◆ **Work required**:
Copy the entire listing, down to the final line, exactly.

◆ **Source records**:
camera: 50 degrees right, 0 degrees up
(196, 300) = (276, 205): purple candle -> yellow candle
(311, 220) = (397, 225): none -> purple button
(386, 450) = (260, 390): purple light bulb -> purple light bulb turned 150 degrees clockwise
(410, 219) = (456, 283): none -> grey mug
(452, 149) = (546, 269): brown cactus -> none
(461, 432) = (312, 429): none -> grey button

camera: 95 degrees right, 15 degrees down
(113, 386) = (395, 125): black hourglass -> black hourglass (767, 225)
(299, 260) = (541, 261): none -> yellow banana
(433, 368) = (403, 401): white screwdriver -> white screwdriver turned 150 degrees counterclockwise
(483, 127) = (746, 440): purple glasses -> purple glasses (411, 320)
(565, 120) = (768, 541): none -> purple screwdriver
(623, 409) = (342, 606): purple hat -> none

◆ **Expected answer**:
camera: 50 degrees right, 0 degrees up
(196, 300) = (276, 205): purple candle -> yellow candle
(311, 220) = (397, 225): none -> purple button
(386, 450) = (260, 390): purple light bulb -> purple light bulb turned 150 degrees clockwise
(410, 219) = (456, 283): none -> grey mug
(452, 149) = (546, 269): brown cactus -> none
(461, 432) = (312, 429): none -> grey button

camera: 95 degrees right, 15 degrees down
(113, 386) = (395, 125): black hourglass -> black hourglass (767, 225)
(299, 260) = (541, 261): none -> yellow banana
(433, 368) = (403, 401): white screwdriver -> white screwdriver turned 150 degrees counterclockwise
(483, 127) = (746, 440): purple glasses -> purple glasses (411, 320)
(565, 120) = (768, 541): none -> purple screwdriver
(623, 409) = (342, 606): purple hat -> none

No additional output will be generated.